- Exercise description
Answer with a number only: how many lines of the entries below contain the word "bucket"?

- Records supplied
# # # # #

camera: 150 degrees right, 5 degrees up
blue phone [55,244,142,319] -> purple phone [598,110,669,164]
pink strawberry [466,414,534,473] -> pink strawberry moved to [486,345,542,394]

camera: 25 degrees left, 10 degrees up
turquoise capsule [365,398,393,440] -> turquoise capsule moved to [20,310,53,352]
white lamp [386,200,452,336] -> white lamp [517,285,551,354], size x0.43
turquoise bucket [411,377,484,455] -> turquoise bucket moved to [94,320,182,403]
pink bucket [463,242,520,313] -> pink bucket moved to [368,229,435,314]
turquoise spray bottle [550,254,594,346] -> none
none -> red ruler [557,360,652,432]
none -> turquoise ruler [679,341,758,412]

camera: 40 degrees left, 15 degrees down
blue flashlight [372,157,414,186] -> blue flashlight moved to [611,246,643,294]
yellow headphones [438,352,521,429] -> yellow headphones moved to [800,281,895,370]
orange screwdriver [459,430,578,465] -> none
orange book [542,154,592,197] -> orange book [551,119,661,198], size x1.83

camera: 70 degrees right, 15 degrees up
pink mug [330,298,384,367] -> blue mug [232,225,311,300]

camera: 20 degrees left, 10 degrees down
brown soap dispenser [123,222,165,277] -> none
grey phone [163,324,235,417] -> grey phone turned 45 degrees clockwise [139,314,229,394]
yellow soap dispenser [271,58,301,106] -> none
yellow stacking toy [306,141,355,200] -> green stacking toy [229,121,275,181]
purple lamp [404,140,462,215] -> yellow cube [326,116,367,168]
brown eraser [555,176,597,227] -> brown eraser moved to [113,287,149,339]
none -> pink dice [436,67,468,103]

# # # # #

- Response to the exercise
2